- _Task directions_
Everything from the line holding "(802, 327) = (709, 216): orange" through the final line of the entries below is to be written out exactly, and nothing more; leave out pictures.

##### Data extract #####

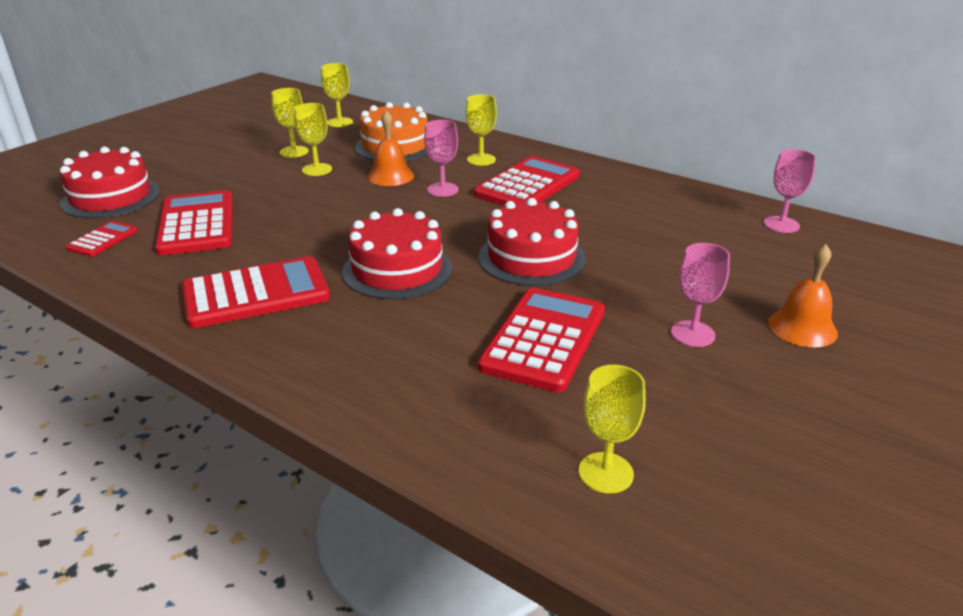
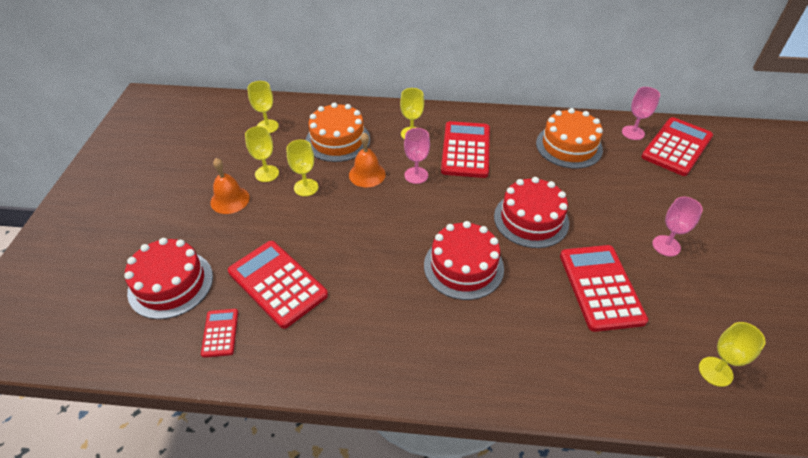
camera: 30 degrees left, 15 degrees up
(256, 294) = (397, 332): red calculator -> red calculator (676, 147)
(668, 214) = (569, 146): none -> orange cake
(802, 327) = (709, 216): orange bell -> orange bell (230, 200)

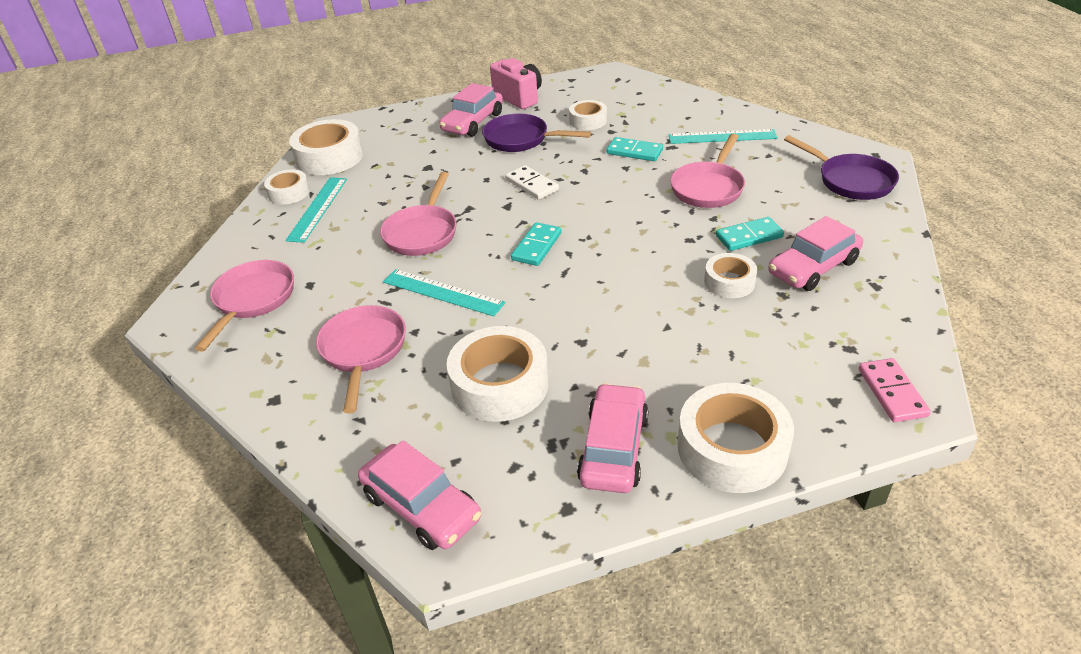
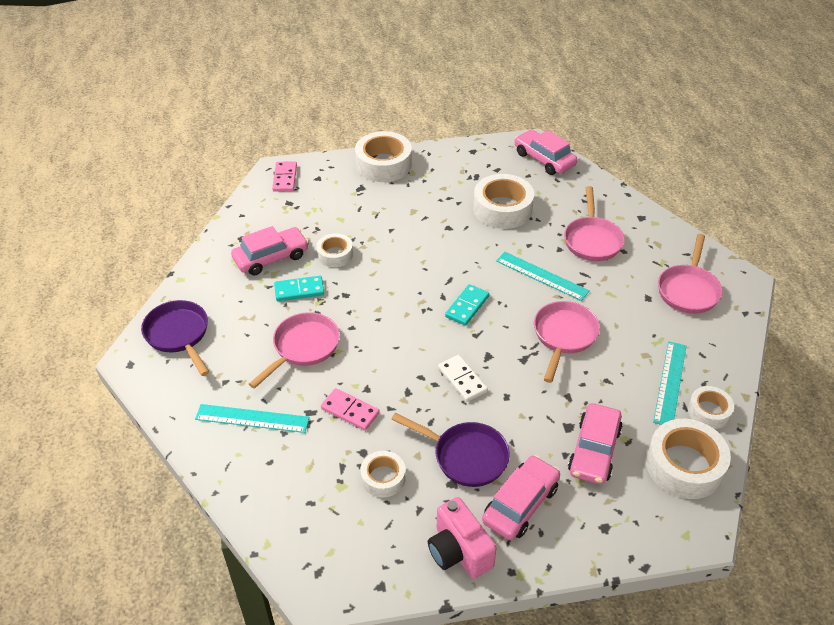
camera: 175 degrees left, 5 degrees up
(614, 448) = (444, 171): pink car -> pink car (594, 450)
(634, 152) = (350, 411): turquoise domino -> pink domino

#####

- _Task result_
(802, 327) = (709, 216): orange bell -> orange bell (230, 200)

camera: 175 degrees left, 5 degrees up
(614, 448) = (444, 171): pink car -> pink car (594, 450)
(634, 152) = (350, 411): turquoise domino -> pink domino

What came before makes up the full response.